= Dataset records =
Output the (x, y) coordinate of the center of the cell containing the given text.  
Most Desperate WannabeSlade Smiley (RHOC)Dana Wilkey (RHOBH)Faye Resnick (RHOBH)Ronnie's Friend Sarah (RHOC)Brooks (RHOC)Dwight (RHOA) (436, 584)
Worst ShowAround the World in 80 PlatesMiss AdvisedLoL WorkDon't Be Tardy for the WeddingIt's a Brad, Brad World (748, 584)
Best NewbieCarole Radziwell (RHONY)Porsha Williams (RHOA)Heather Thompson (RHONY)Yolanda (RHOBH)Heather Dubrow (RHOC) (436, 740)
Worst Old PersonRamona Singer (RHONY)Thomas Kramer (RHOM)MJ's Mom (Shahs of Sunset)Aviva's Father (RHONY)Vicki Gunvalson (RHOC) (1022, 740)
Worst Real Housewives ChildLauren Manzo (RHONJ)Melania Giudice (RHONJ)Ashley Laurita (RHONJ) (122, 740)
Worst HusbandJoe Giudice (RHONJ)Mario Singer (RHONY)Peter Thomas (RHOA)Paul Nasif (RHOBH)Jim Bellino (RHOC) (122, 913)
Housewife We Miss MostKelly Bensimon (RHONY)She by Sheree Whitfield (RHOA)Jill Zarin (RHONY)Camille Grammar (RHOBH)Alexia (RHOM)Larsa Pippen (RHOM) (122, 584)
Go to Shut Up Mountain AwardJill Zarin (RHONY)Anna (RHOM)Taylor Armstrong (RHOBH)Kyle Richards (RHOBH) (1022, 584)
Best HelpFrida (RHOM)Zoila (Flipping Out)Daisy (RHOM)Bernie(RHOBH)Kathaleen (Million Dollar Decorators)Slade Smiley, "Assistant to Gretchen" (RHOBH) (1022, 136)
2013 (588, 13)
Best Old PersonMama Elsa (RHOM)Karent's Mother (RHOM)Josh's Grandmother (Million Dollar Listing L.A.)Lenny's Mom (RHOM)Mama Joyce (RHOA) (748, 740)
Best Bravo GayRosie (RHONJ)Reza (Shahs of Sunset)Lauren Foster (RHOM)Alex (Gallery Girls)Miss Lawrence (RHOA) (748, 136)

= Exercise =
Reproduce the entries verbatim, starting at the first line of the entries and ending with the line that contains "Worst Old PersonRamona", with both of those lines included.

= Complete response =
Output the (x, y) coordinate of the center of the cell containing the given text.  
Most Desperate WannabeSlade Smiley (RHOC)Dana Wilkey (RHOBH)Faye Resnick (RHOBH)Ronnie's Friend Sarah (RHOC)Brooks (RHOC)Dwight (RHOA) (436, 584)
Worst ShowAround the World in 80 PlatesMiss AdvisedLoL WorkDon't Be Tardy for the WeddingIt's a Brad, Brad World (748, 584)
Best NewbieCarole Radziwell (RHONY)Porsha Williams (RHOA)Heather Thompson (RHONY)Yolanda (RHOBH)Heather Dubrow (RHOC) (436, 740)
Worst Old PersonRamona Singer (RHONY)Thomas Kramer (RHOM)MJ's Mom (Shahs of Sunset)Aviva's Father (RHONY)Vicki Gunvalson (RHOC) (1022, 740)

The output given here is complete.